_Your objective:_ Return each line of the records with nothing changed, pictures excepted.

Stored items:
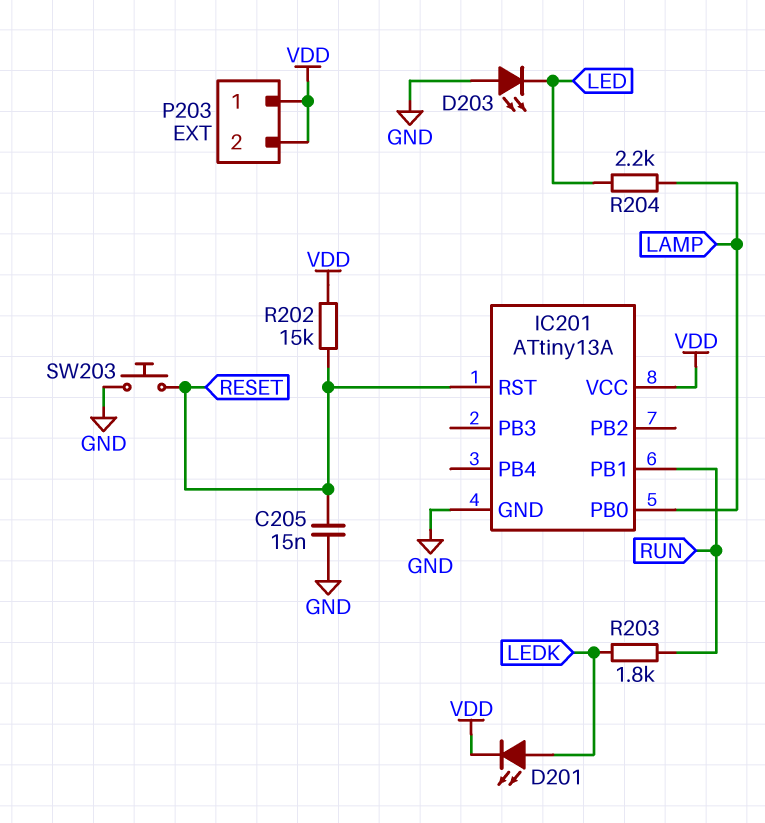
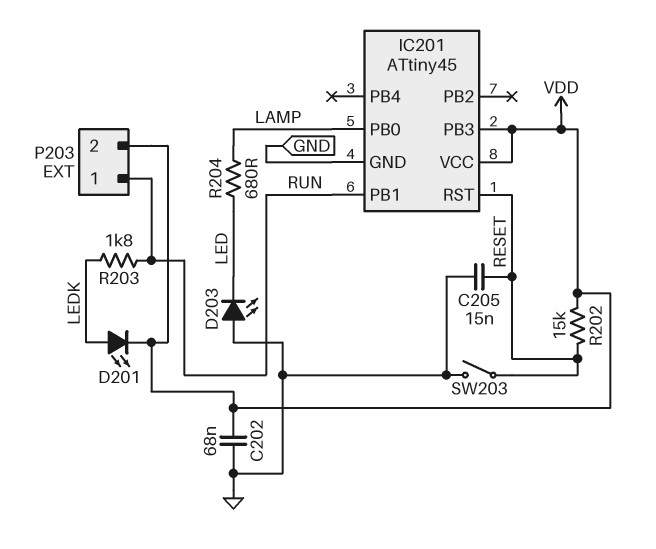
C202: none -> 68nF (GND, VDD)
IC201: ATtiny13A -> ATtiny45
IC201 pin PB3: none -> VDD
P203 pin 1: VDD -> RUN
R204: 2.2k (LAMP, LED) -> 680 (LAMP, LED)
SW203: button (GND, RESET) -> switch (GND, RESET)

_Final answer:_
C202: none -> 68nF (GND, VDD)
IC201: ATtiny13A -> ATtiny45
IC201 pin PB3: none -> VDD
P203 pin 1: VDD -> RUN
R204: 2.2k (LAMP, LED) -> 680 (LAMP, LED)
SW203: button (GND, RESET) -> switch (GND, RESET)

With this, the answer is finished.